Return, from the data below, each line that contains the word "camera".

Scene comparison data
◇ ◇ ◇ ◇

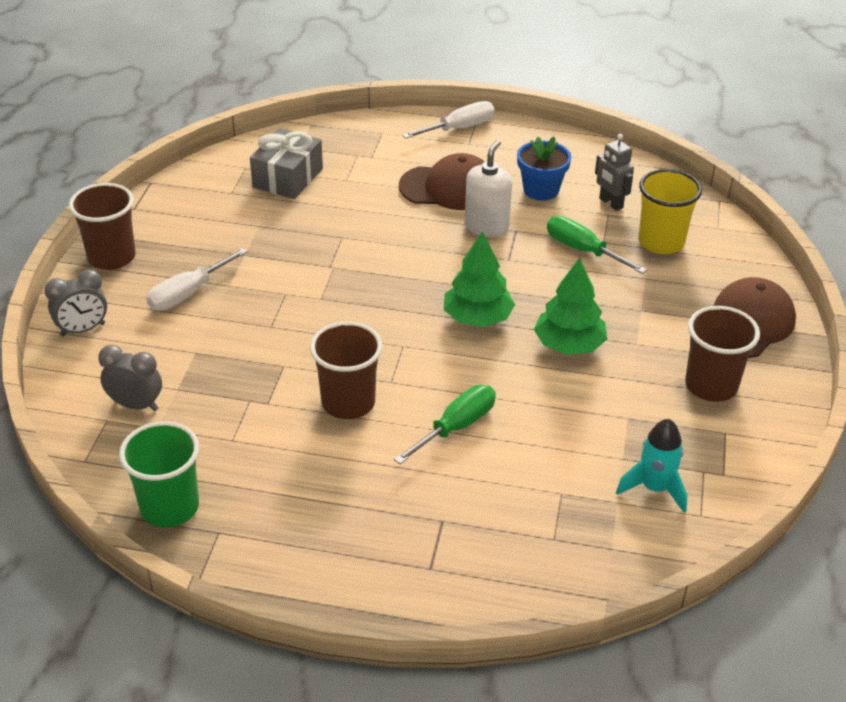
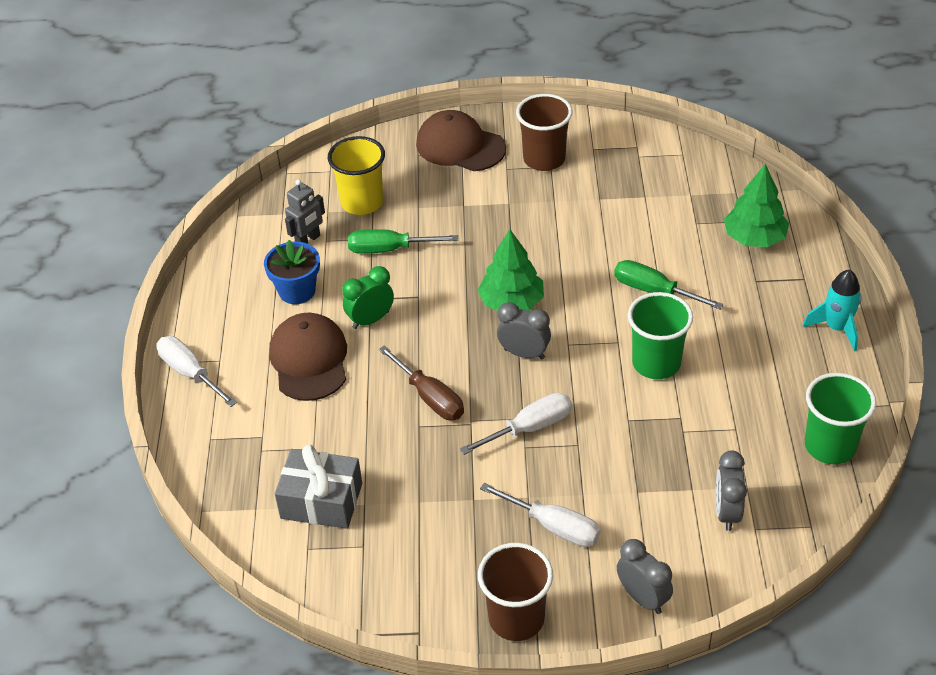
camera: 100 degrees left, 5 degrees up
brown cup [310,322,382,419] -> green cup [628,292,693,379]
white soap dispenser [465,140,512,237] -> green clock [342,266,394,329]
green tree [534,258,607,355] -> green tree moved to [724,164,789,247]
green screwdriver [547,216,647,274] -> green screwdriver turned 60 degrees clockwise [348,229,458,254]
turquoise rocket [616,419,687,513] -> turquoise rocket moved to [803,270,861,351]
none -> brown screwdriver [378,345,464,420]
none -> white screwdriver [460,393,572,455]
none -> grey clock [497,302,551,359]

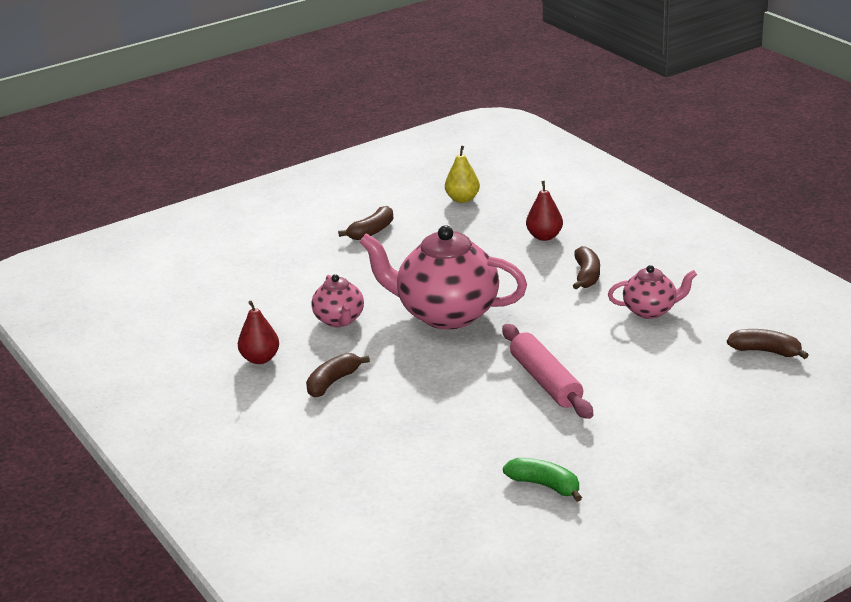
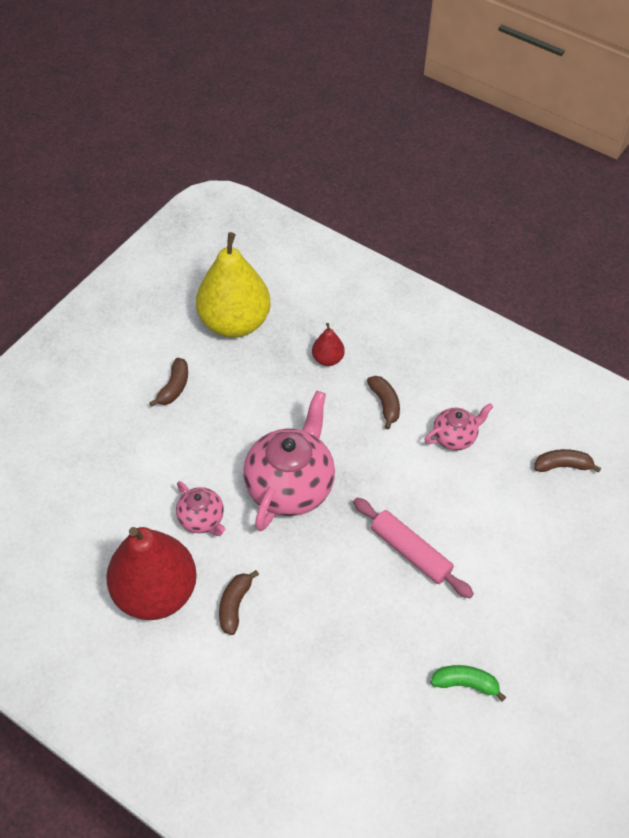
camera: 25 degrees left, 25 degrees up
red pear [238,301,279,364] -> red pear [106,527,197,620], size x2.30
pink teapot [359,225,527,329] -> pink teapot turned 120 degrees clockwise [243,391,335,531]
yellow pear [445,146,480,203] -> yellow pear [196,232,271,338], size x2.30

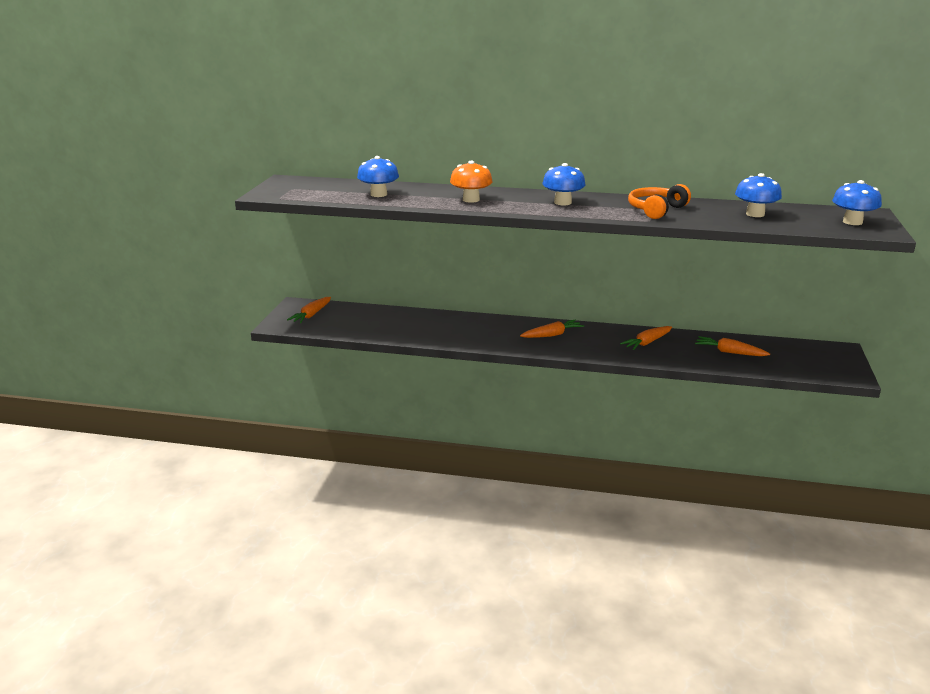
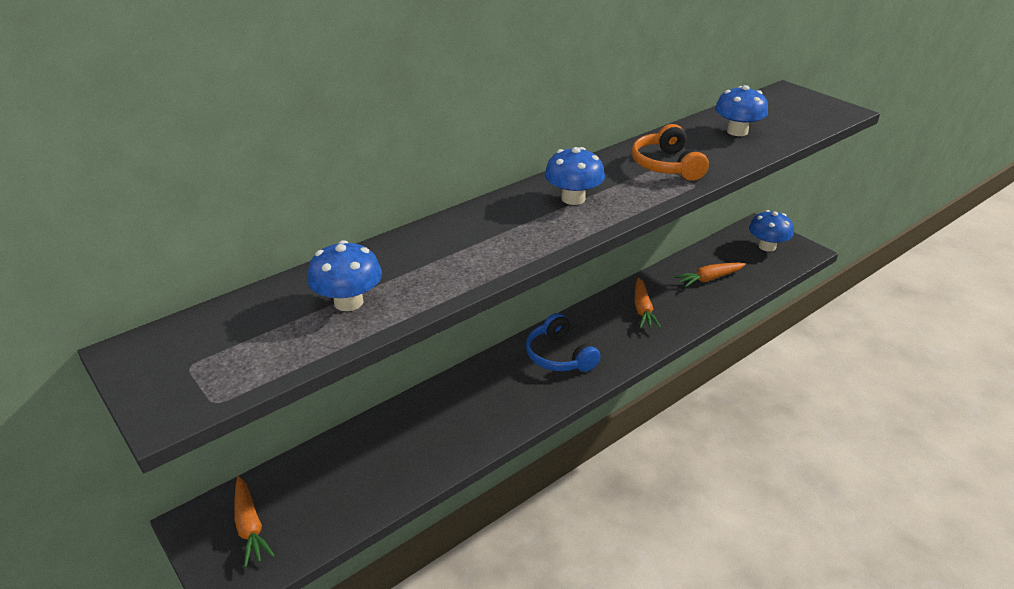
camera: 50 degrees left, 10 degrees up
orange mushroom [450,161,493,203] -> none
orange carrot [520,320,584,338] -> blue headphones [526,313,600,372]
blue mushroom [832,180,882,225] -> blue mushroom moved to [749,210,794,252]

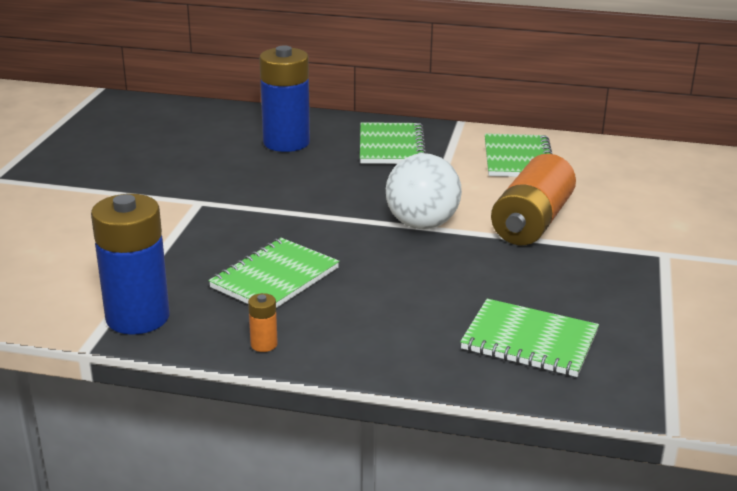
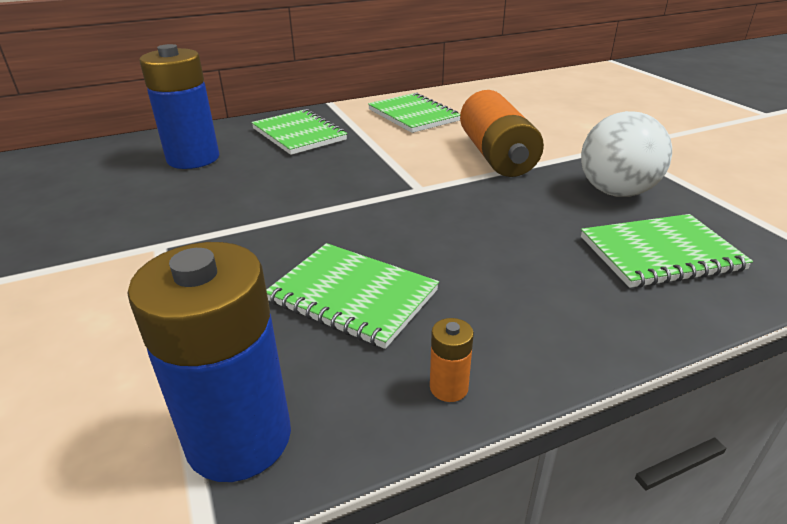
camera: 35 degrees left, 5 degrees up
green notebook [208,238,339,308] -> green notebook turned 60 degrees counterclockwise [266,243,439,349]
white ball [386,153,462,229] -> white ball moved to [581,111,672,197]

◇ ◇ ◇ ◇

» **Answer area**:
camera: 100 degrees left, 5 degrees up
camera: 25 degrees left, 25 degrees up
camera: 50 degrees left, 10 degrees up
camera: 35 degrees left, 5 degrees up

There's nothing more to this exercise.